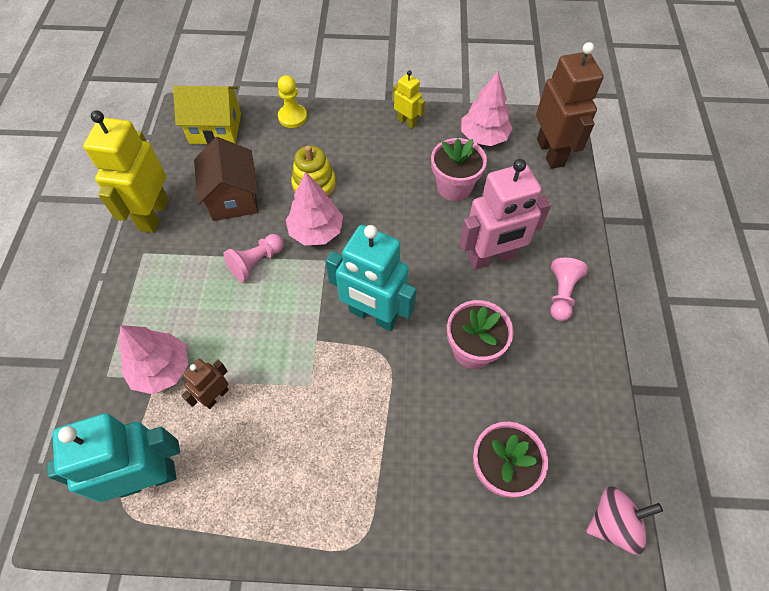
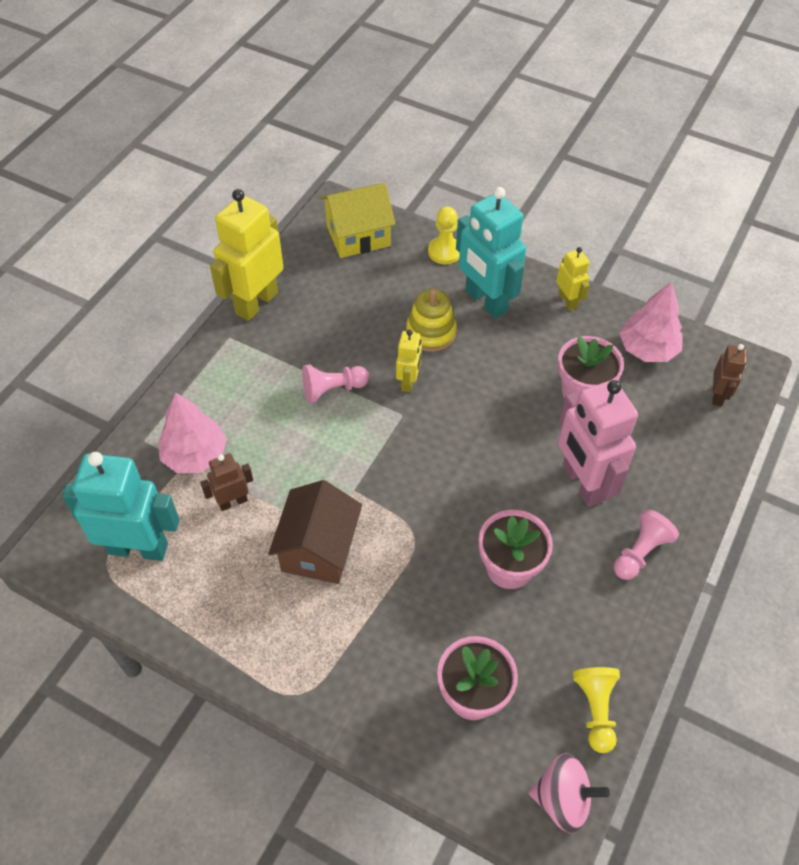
camera: 25 degrees right, 5 degrees down
yellow house [173,86,241,144] -> yellow house turned 45 degrees counterclockwise [320,183,395,258]
brown house [194,137,258,221] -> brown house moved to [268,480,362,584]
pink tree [286,172,343,246] -> yellow robot [396,330,422,392]
turquoise robot [326,225,416,331] -> turquoise robot moved to [456,187,526,318]
pink robot [459,159,551,270] -> pink robot turned 60 degrees clockwise [558,380,638,507]
brown robot [536,42,604,169] -> brown robot [712,344,747,406], size x0.51
none -> yellow pawn [573,667,620,753]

★ ★ ★

Your output should be an exact copy of the lines from the one containing "yellow house [173,86,241,144]" through the last line of the data above.

* _ANSWER SPACE_:
yellow house [173,86,241,144] -> yellow house turned 45 degrees counterclockwise [320,183,395,258]
brown house [194,137,258,221] -> brown house moved to [268,480,362,584]
pink tree [286,172,343,246] -> yellow robot [396,330,422,392]
turquoise robot [326,225,416,331] -> turquoise robot moved to [456,187,526,318]
pink robot [459,159,551,270] -> pink robot turned 60 degrees clockwise [558,380,638,507]
brown robot [536,42,604,169] -> brown robot [712,344,747,406], size x0.51
none -> yellow pawn [573,667,620,753]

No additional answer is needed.